▶ _Dataset content_
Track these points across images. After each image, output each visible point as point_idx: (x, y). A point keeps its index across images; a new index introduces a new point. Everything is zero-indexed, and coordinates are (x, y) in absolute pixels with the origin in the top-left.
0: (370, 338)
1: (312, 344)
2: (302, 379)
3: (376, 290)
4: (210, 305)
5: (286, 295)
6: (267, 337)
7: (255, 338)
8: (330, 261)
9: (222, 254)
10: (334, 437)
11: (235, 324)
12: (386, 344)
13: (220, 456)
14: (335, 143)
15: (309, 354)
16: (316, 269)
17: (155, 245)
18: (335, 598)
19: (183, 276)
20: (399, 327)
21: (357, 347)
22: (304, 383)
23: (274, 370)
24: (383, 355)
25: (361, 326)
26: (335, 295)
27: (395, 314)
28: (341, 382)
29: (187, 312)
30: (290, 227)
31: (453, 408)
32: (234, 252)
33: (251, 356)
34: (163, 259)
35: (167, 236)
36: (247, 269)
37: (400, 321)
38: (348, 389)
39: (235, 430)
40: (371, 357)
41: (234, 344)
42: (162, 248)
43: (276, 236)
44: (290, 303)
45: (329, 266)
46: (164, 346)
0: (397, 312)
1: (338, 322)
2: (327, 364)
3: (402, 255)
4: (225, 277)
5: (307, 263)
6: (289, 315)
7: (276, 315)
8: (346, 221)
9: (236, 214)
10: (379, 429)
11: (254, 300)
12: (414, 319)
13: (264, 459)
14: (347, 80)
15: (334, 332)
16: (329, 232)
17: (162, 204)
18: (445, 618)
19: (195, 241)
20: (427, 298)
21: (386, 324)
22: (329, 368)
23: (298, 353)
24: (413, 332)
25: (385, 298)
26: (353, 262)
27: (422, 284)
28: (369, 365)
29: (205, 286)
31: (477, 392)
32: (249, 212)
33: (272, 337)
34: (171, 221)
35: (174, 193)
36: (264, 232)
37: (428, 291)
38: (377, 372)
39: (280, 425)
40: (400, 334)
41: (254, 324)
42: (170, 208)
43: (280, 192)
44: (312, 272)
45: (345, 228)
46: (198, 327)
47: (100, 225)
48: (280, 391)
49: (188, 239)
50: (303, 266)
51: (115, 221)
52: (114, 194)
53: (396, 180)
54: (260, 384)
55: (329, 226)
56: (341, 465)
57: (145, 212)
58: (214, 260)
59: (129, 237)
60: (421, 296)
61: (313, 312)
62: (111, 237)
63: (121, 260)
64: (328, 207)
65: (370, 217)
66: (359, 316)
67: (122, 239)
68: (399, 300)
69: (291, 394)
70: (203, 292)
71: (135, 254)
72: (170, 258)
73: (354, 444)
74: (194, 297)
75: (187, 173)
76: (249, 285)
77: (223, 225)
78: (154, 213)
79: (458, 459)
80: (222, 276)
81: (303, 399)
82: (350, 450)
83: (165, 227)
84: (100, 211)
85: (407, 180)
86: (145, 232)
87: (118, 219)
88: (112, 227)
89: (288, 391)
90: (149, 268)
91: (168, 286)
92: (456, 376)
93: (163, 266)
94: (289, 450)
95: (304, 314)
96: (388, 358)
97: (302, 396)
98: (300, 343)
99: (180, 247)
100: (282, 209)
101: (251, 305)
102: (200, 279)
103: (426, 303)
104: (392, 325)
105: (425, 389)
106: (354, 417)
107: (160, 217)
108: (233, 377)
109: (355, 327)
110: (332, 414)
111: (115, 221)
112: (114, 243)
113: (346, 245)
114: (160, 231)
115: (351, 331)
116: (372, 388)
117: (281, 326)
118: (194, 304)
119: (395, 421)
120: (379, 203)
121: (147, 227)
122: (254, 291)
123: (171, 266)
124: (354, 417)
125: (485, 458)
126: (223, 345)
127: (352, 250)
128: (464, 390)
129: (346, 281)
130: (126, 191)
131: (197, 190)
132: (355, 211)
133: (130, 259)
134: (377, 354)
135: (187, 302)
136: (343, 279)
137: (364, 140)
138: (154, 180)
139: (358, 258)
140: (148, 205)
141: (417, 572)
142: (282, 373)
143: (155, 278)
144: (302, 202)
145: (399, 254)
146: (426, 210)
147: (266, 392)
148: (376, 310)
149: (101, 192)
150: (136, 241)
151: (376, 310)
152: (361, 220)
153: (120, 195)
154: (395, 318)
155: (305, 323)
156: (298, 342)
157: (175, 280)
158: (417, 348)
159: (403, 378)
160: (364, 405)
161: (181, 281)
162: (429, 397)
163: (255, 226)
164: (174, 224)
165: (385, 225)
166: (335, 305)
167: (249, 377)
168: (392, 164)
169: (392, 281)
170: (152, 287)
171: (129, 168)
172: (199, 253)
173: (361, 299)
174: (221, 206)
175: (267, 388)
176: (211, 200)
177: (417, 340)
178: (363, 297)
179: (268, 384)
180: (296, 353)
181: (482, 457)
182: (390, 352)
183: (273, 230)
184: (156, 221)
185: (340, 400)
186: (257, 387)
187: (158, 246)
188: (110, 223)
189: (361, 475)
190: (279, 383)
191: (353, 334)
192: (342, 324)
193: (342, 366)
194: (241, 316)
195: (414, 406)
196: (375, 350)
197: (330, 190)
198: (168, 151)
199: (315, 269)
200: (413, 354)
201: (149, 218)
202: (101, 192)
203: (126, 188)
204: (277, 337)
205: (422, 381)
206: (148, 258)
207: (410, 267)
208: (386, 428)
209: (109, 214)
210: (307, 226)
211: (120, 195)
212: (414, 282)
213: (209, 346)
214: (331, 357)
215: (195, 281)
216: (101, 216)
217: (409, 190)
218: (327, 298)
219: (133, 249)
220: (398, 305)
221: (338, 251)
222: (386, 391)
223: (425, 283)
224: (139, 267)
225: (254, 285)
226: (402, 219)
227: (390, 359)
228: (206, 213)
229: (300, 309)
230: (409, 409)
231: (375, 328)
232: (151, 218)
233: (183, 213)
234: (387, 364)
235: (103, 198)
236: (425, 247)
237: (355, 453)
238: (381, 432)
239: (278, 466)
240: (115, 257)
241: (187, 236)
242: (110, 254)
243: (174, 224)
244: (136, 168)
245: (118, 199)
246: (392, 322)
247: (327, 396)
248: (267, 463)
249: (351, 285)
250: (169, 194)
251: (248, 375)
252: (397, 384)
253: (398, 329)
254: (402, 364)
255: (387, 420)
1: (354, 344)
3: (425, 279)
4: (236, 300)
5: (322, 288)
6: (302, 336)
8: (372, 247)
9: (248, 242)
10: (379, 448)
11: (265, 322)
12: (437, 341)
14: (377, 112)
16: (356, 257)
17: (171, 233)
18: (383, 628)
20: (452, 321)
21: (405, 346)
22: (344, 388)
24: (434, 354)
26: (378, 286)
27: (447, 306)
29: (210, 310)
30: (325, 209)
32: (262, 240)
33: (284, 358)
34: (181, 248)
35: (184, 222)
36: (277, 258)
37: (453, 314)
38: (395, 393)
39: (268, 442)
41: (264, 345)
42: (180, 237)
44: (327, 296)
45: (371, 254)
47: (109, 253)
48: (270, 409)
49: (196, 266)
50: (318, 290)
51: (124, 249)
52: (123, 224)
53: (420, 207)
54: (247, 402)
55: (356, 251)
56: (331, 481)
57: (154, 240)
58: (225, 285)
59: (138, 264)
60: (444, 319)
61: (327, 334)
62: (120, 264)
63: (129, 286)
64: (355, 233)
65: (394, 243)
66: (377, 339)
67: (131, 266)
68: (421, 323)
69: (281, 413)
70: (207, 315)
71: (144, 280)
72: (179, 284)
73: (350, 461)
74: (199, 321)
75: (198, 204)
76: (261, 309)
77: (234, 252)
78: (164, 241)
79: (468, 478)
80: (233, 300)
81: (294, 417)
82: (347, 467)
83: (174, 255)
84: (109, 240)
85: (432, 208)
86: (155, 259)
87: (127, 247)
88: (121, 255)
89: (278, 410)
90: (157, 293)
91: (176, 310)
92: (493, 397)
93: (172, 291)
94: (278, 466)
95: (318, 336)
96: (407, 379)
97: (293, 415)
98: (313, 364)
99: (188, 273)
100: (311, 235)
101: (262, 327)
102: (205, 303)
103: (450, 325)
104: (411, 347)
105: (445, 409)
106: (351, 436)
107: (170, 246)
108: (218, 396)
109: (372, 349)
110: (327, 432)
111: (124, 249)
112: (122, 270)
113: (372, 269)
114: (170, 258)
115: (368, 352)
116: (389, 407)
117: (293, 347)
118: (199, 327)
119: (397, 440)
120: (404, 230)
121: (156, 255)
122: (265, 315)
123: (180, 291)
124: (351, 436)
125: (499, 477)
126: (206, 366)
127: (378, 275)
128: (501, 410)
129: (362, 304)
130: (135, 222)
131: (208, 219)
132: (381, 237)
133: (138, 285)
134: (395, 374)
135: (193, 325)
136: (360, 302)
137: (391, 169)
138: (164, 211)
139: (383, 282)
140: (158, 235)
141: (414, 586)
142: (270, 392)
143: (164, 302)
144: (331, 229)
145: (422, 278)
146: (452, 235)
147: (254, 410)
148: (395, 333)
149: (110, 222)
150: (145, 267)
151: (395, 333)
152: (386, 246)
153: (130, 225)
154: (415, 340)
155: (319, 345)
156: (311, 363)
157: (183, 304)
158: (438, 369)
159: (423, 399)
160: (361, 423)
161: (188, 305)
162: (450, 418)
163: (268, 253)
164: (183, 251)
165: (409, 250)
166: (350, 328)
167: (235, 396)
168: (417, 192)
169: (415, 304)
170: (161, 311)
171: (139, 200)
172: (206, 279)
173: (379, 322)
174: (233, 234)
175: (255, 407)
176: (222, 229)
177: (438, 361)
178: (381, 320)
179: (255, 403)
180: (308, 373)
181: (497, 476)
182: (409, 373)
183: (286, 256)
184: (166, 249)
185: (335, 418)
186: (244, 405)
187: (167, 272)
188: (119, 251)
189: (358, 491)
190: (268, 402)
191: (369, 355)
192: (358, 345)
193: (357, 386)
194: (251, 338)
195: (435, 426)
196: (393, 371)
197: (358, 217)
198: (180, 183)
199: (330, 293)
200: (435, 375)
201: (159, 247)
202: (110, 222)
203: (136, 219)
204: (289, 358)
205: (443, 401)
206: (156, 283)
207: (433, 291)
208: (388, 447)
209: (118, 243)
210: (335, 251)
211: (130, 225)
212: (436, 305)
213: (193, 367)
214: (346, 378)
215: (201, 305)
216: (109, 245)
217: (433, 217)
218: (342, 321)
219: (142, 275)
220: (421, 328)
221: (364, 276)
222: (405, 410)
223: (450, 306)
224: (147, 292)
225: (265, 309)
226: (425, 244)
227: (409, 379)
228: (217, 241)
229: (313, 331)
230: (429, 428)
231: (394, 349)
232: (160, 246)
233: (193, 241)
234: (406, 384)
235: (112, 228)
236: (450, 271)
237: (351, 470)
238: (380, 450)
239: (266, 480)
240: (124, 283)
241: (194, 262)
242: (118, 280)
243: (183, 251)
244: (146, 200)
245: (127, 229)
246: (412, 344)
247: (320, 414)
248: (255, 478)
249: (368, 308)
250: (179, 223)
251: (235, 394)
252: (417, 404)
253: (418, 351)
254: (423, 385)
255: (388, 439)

▶ _Aim_
Pull every line containing the string "pixels" from the entries above and reproduce each one unchanged.

▶ _Complete output_
Track these points across images. After each image, output each visible point as point_idx: (x, y). A point keeps its index across images; a new index introduces a new point. Everything is zero-indexed, and coordinates are (x, y) in absolute pixels with the origin in the top-left.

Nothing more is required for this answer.